◆ **Object transformation records**
============================================================

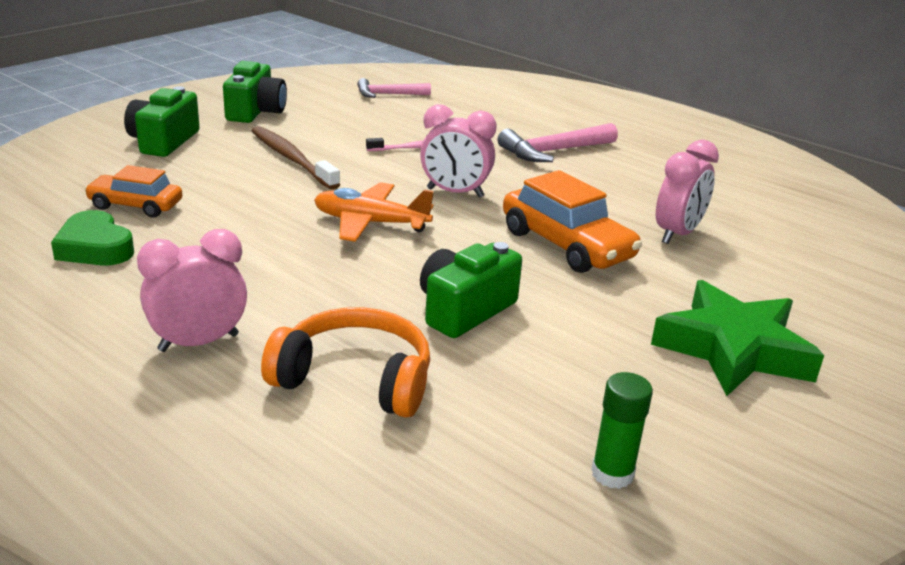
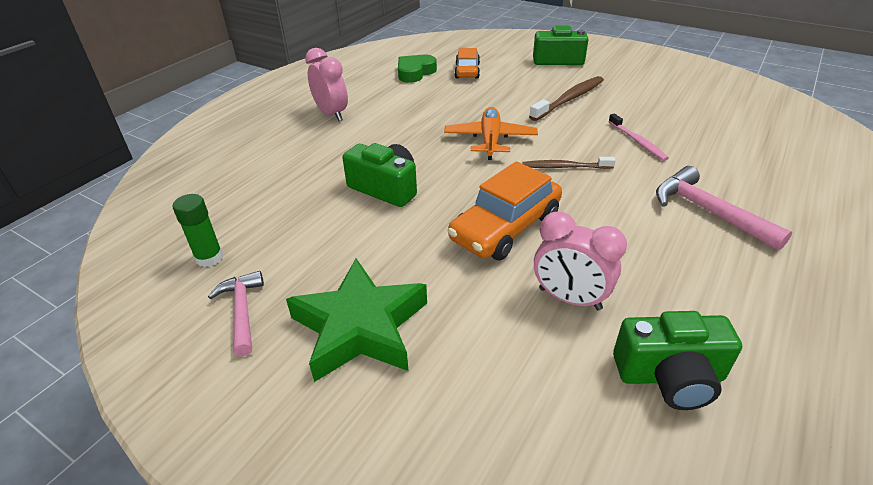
camera: 85 degrees right, 10 degrees up
(255, 111) = (638, 75): green camera -> green camera (670, 376)
(355, 379) = (303, 160): orange headphones -> none
(388, 94) = (742, 115): pink hammer -> pink hammer (242, 311)
(455, 193) = (565, 167): pink clock -> brown toothbrush

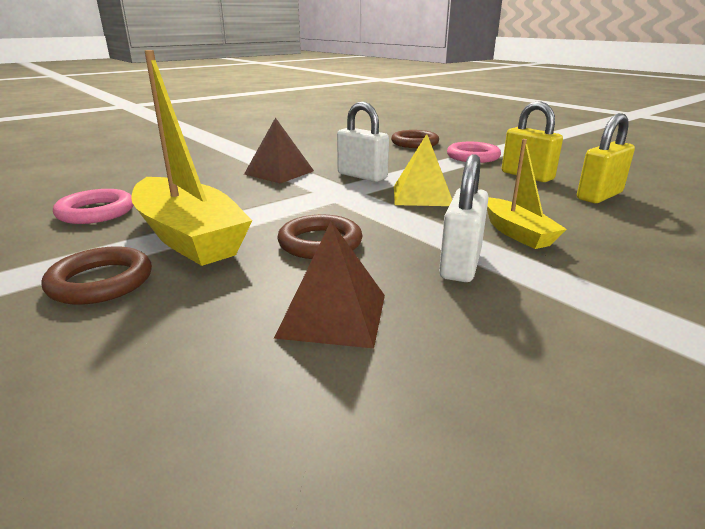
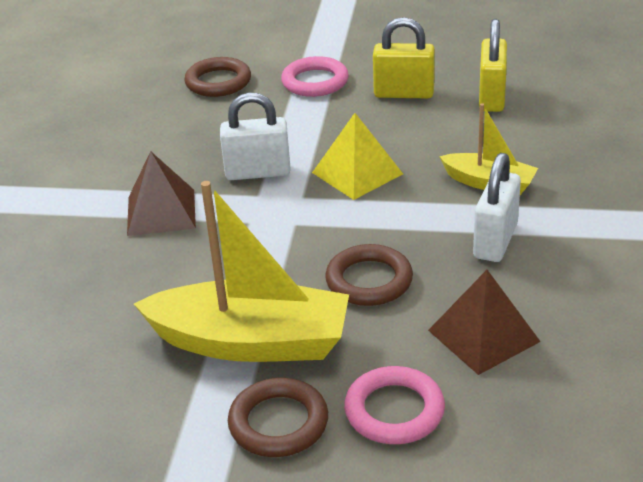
camera: 40 degrees left, 10 degrees up
(96, 212) = (90, 375): pink ring -> pink ring (394, 411)
(460, 264) = (495, 241): white padlock -> white padlock turned 45 degrees clockwise

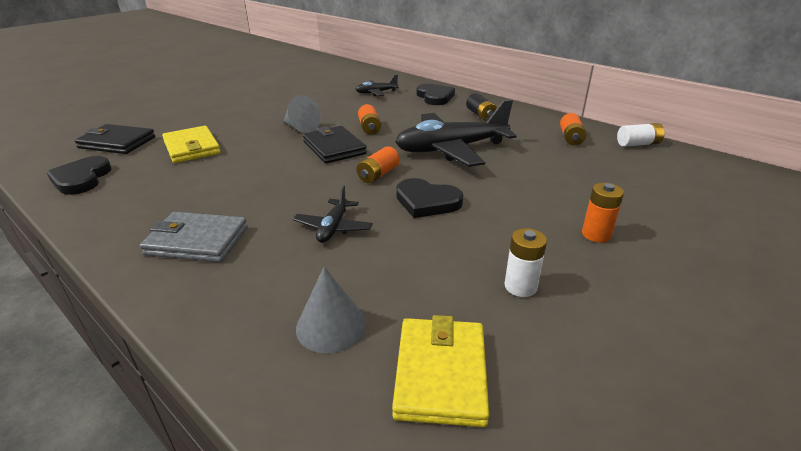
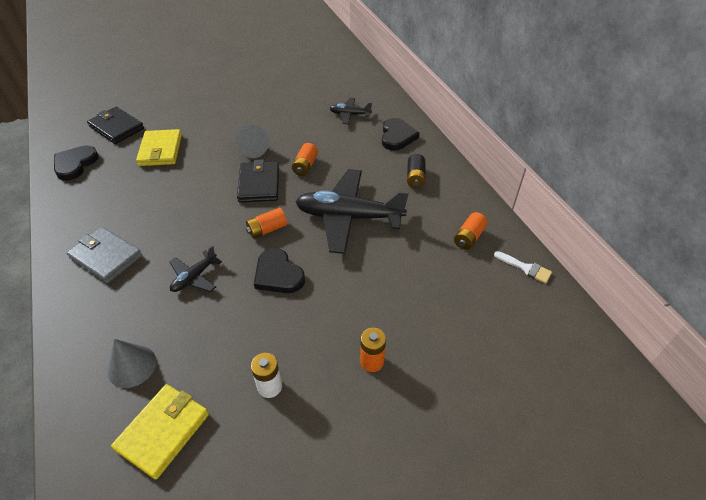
camera: 25 degrees right, 15 degrees up
(638, 144) = (526, 268): white battery -> white brush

============================================================

The answer should match the data above word for word, with no pictures in it.

◆ **Response to this task**
camera: 85 degrees right, 10 degrees up
(255, 111) = (638, 75): green camera -> green camera (670, 376)
(355, 379) = (303, 160): orange headphones -> none
(388, 94) = (742, 115): pink hammer -> pink hammer (242, 311)
(455, 193) = (565, 167): pink clock -> brown toothbrush

camera: 40 degrees left, 10 degrees up
(96, 212) = (90, 375): pink ring -> pink ring (394, 411)
(460, 264) = (495, 241): white padlock -> white padlock turned 45 degrees clockwise

camera: 25 degrees right, 15 degrees up
(638, 144) = (526, 268): white battery -> white brush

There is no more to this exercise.